◆ **Activity**:
Each record needs to be transcribed word for word, though without its pictures.

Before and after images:
--- --- ---

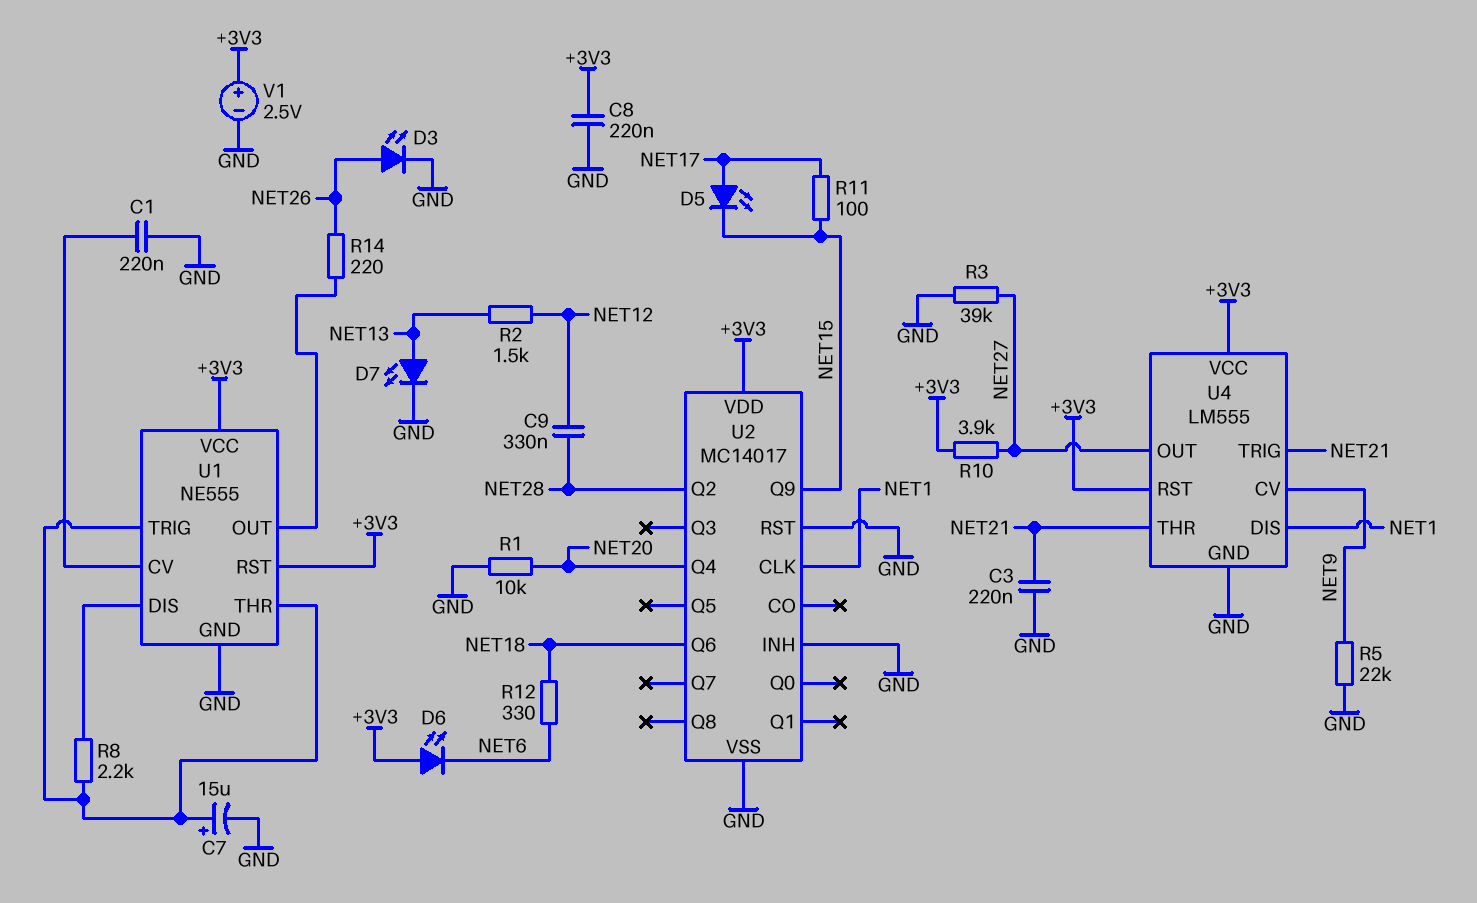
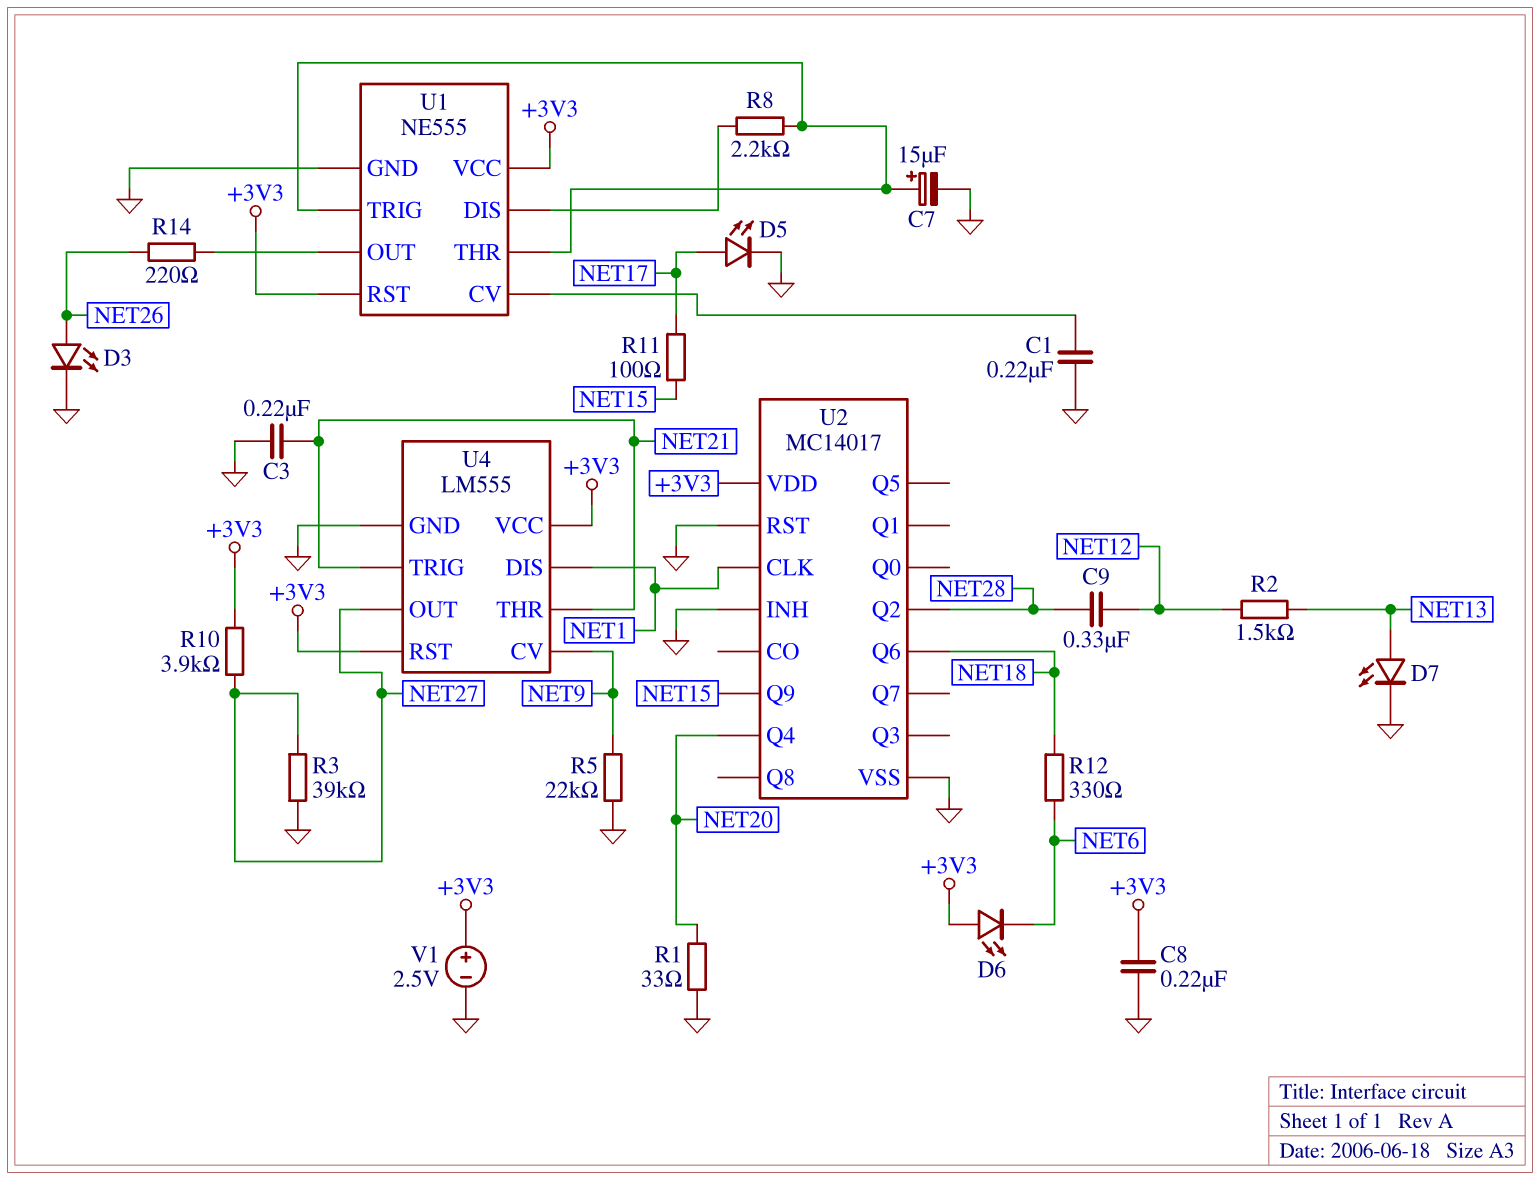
D5: LED (A NET17, K NET15) -> LED (A NET17, K GND)
R1: 10k (GND, NET20) -> 33 (GND, NET20)

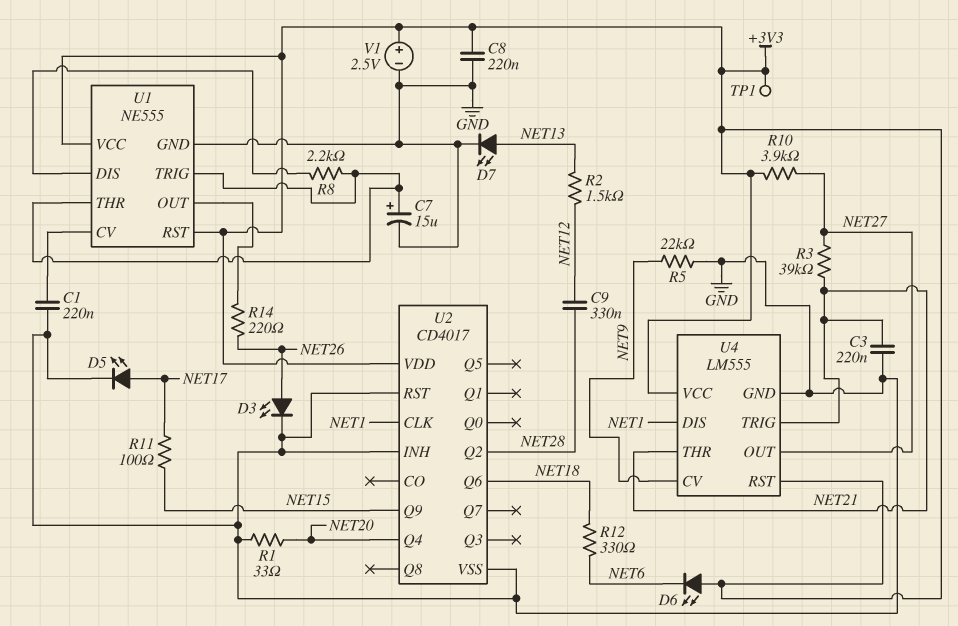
R3: 39k (GND, NET27) -> 39k (NET21, NET27)
TP1: none -> test point (+3V3)
U2: MC14017 -> CD4017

--- --- ---

◆ **Problem solution**:
D5: LED (A NET17, K NET15) -> LED (A NET17, K GND)
R1: 10k (GND, NET20) -> 33 (GND, NET20)

R3: 39k (GND, NET27) -> 39k (NET21, NET27)
TP1: none -> test point (+3V3)
U2: MC14017 -> CD4017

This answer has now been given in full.